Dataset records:
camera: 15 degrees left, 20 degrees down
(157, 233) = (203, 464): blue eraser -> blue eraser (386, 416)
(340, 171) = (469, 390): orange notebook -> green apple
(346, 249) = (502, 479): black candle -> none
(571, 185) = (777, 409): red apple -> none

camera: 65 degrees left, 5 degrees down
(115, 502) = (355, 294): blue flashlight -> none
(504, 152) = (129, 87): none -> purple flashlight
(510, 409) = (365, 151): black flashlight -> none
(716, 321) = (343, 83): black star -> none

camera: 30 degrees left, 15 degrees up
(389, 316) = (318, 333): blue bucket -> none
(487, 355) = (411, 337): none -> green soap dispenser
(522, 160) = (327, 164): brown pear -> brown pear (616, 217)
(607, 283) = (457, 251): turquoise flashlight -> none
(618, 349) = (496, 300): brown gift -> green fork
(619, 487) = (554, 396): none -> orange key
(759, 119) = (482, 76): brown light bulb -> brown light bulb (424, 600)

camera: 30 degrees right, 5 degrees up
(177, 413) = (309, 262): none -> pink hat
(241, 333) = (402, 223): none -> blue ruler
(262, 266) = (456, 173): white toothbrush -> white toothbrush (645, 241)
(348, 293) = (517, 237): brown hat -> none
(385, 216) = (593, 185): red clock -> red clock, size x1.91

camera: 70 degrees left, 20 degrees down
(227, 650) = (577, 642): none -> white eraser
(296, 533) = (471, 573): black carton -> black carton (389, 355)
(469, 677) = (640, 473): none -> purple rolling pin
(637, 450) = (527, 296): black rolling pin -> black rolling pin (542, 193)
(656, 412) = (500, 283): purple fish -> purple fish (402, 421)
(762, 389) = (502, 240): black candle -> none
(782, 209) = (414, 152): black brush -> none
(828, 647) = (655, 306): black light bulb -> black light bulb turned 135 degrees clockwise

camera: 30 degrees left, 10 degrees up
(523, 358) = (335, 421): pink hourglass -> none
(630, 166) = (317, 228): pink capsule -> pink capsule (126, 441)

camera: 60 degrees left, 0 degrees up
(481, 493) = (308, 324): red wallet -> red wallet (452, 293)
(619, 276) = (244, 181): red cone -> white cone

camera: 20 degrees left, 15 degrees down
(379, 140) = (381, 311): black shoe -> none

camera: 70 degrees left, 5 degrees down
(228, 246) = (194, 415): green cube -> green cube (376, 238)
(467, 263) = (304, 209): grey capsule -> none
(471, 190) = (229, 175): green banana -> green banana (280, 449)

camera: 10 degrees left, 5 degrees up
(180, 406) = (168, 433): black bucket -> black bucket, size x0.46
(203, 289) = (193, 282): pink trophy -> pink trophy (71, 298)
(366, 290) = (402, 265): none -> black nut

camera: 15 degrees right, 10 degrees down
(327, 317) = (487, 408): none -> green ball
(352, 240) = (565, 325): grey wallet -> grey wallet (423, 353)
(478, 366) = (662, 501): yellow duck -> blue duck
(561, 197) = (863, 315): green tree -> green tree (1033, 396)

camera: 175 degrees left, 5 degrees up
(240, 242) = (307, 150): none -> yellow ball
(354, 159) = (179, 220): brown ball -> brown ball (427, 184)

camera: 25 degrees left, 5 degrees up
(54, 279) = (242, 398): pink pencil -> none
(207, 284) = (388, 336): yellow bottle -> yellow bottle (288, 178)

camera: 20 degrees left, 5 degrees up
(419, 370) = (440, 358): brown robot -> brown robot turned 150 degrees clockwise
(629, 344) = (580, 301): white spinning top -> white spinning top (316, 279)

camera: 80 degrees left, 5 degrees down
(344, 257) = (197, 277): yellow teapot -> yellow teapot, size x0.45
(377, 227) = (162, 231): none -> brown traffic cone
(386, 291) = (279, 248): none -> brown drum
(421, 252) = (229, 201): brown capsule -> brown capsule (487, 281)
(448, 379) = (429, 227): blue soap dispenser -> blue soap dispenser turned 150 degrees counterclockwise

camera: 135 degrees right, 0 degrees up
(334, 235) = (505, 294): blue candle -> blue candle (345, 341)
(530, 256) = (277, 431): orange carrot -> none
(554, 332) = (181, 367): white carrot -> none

▸ WORK ITEM:
Nothing should appear in the answer except the lines above from the line with "(157, 233) = (203, 464): blue" through the line with "(504, 152) = (129, 87): none", both included, written out exactly.

▸ WRITTEN RESPONSE:
(157, 233) = (203, 464): blue eraser -> blue eraser (386, 416)
(340, 171) = (469, 390): orange notebook -> green apple
(346, 249) = (502, 479): black candle -> none
(571, 185) = (777, 409): red apple -> none

camera: 65 degrees left, 5 degrees down
(115, 502) = (355, 294): blue flashlight -> none
(504, 152) = (129, 87): none -> purple flashlight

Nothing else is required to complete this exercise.